* _EXERCISE BRIEF_: One number is the expected answer: the count of lines in the material below containing the word "black".

=== Section Start ===

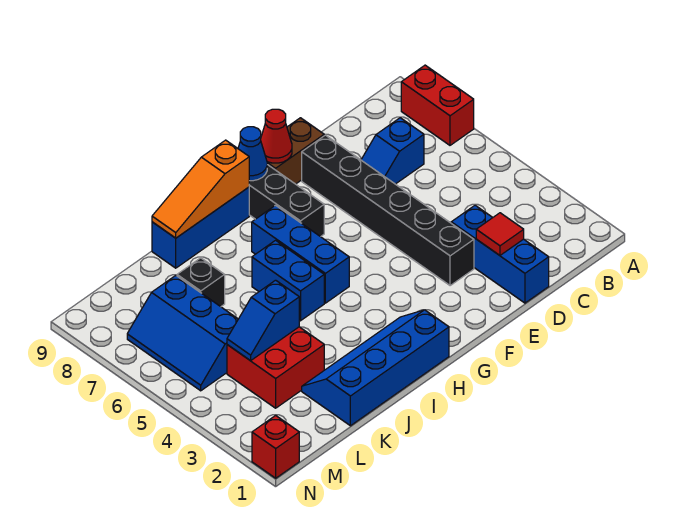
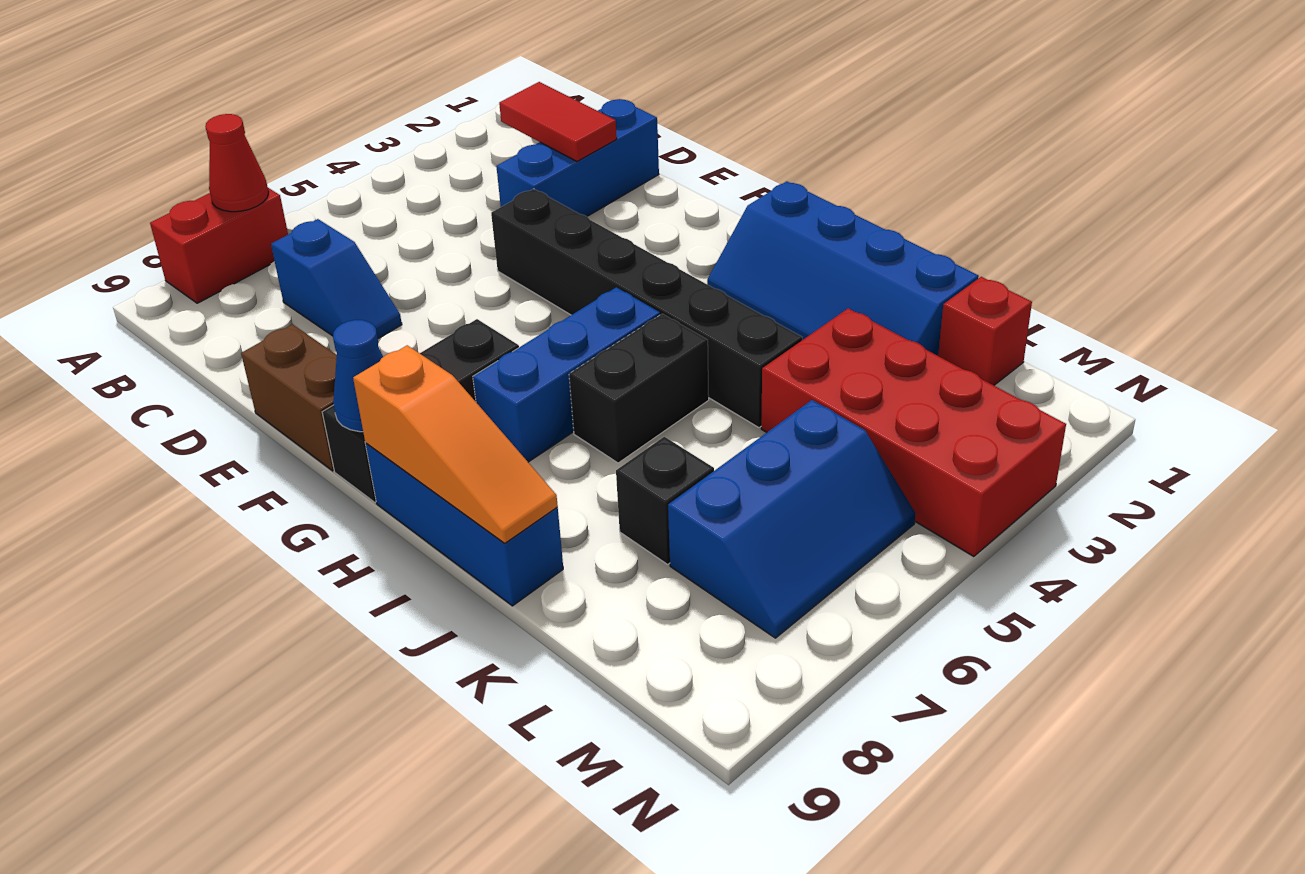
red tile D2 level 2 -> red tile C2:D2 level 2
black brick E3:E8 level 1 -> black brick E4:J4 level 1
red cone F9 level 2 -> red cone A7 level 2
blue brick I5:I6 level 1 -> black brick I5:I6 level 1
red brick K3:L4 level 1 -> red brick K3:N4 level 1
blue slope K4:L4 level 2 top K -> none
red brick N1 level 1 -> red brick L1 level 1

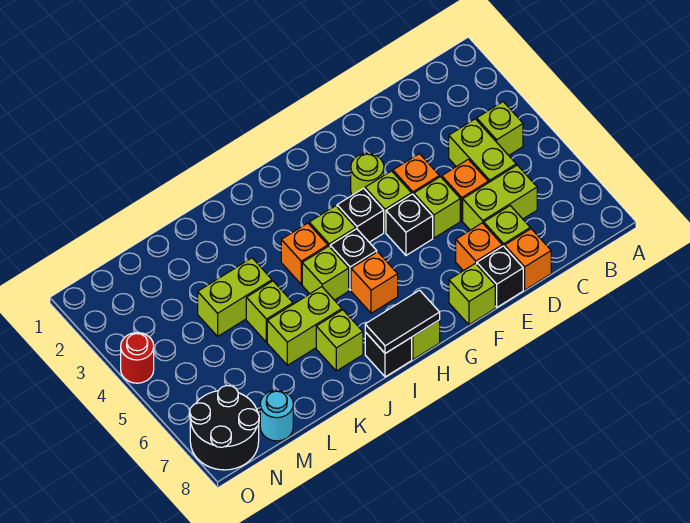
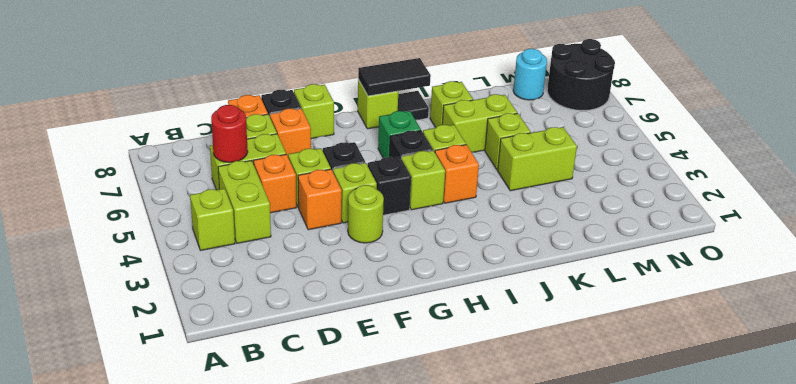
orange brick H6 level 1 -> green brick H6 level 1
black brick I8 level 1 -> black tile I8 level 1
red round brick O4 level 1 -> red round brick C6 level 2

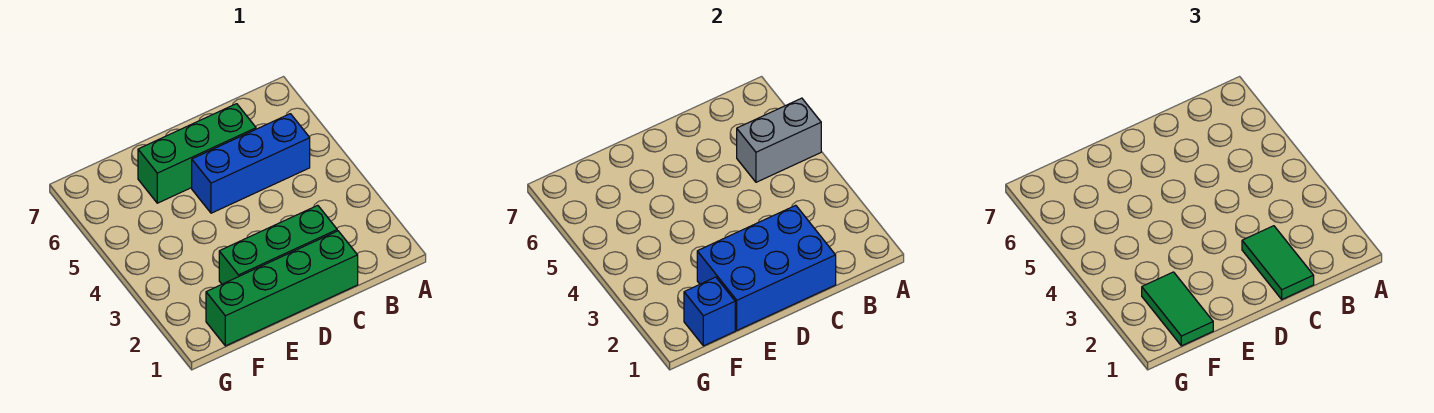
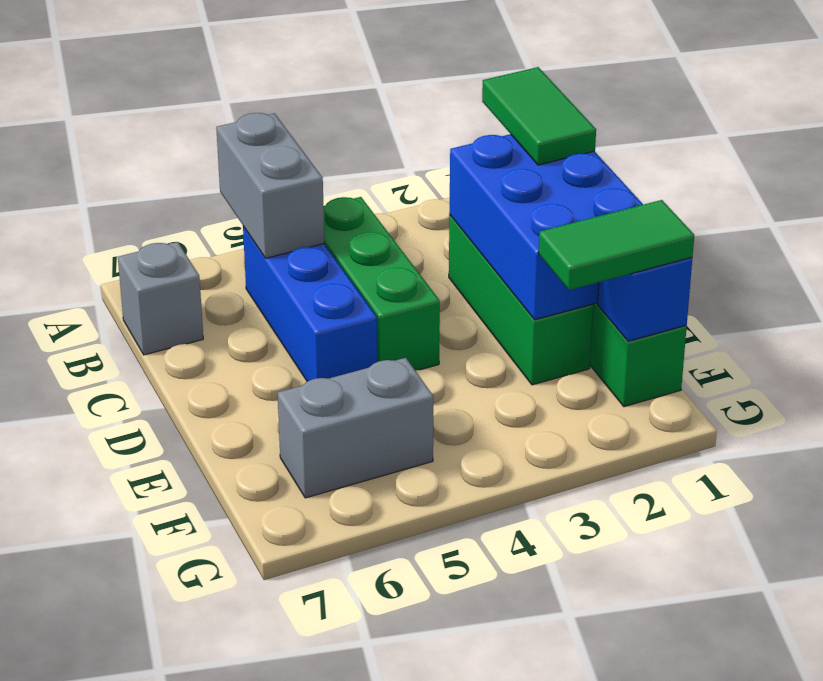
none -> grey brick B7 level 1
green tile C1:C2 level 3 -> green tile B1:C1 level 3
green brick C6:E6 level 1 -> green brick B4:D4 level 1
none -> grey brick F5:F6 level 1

=== Section End ===

* _RESPONSE AREA_: 3